= Problem statement =
Copy the records exactly. Every line must match.

===== Listed entries

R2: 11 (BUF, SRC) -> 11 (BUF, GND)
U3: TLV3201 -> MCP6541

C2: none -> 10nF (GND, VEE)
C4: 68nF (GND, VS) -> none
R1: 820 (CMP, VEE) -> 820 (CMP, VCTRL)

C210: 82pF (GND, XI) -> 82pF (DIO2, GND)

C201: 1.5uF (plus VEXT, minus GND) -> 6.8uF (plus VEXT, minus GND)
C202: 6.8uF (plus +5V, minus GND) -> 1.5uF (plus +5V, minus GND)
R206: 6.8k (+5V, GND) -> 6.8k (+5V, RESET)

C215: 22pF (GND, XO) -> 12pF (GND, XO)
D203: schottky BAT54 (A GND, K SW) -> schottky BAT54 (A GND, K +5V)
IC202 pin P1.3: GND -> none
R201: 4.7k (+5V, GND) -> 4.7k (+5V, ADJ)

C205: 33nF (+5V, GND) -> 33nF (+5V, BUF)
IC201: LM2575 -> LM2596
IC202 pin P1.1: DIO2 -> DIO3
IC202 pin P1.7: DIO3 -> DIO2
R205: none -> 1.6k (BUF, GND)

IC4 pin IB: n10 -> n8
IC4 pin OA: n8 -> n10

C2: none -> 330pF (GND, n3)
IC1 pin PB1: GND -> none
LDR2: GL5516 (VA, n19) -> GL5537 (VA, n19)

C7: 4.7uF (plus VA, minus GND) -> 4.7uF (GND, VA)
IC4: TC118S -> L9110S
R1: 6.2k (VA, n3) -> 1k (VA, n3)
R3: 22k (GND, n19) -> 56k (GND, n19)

==========

= Response area =
R2: 11 (BUF, SRC) -> 11 (BUF, GND)
U3: TLV3201 -> MCP6541

C2: none -> 10nF (GND, VEE)
C4: 68nF (GND, VS) -> none
R1: 820 (CMP, VEE) -> 820 (CMP, VCTRL)

C210: 82pF (GND, XI) -> 82pF (DIO2, GND)

C201: 1.5uF (plus VEXT, minus GND) -> 6.8uF (plus VEXT, minus GND)
C202: 6.8uF (plus +5V, minus GND) -> 1.5uF (plus +5V, minus GND)
R206: 6.8k (+5V, GND) -> 6.8k (+5V, RESET)

C215: 22pF (GND, XO) -> 12pF (GND, XO)
D203: schottky BAT54 (A GND, K SW) -> schottky BAT54 (A GND, K +5V)
IC202 pin P1.3: GND -> none
R201: 4.7k (+5V, GND) -> 4.7k (+5V, ADJ)

C205: 33nF (+5V, GND) -> 33nF (+5V, BUF)
IC201: LM2575 -> LM2596
IC202 pin P1.1: DIO2 -> DIO3
IC202 pin P1.7: DIO3 -> DIO2
R205: none -> 1.6k (BUF, GND)

IC4 pin IB: n10 -> n8
IC4 pin OA: n8 -> n10

C2: none -> 330pF (GND, n3)
IC1 pin PB1: GND -> none
LDR2: GL5516 (VA, n19) -> GL5537 (VA, n19)

C7: 4.7uF (plus VA, minus GND) -> 4.7uF (GND, VA)
IC4: TC118S -> L9110S
R1: 6.2k (VA, n3) -> 1k (VA, n3)
R3: 22k (GND, n19) -> 56k (GND, n19)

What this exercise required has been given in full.